Scene edit records

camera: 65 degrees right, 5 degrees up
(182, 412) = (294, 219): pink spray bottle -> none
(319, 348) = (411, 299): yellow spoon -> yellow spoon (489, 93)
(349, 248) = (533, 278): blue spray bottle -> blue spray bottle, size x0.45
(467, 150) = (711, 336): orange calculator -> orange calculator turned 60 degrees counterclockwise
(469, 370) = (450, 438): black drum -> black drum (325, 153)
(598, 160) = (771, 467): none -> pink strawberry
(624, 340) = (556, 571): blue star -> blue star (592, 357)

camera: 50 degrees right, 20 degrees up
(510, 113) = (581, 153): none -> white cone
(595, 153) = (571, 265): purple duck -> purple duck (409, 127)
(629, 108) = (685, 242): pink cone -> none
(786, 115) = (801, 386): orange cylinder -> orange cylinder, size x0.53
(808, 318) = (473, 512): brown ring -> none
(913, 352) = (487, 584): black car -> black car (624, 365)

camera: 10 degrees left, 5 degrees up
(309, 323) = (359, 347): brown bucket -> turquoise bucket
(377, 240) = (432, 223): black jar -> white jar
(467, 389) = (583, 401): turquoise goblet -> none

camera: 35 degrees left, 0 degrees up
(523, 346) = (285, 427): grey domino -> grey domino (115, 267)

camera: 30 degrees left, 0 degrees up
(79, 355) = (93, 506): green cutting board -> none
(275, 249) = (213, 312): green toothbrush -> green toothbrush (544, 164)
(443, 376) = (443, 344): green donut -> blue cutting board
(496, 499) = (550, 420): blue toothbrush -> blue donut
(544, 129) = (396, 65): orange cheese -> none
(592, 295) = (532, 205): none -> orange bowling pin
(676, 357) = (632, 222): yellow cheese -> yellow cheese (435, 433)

> _Problem to work on_
Look above and return each line of the records exactly, from the very first through the line with "(467, 150) = (711, 336): orange", both included.

> _Response area_
camera: 65 degrees right, 5 degrees up
(182, 412) = (294, 219): pink spray bottle -> none
(319, 348) = (411, 299): yellow spoon -> yellow spoon (489, 93)
(349, 248) = (533, 278): blue spray bottle -> blue spray bottle, size x0.45
(467, 150) = (711, 336): orange calculator -> orange calculator turned 60 degrees counterclockwise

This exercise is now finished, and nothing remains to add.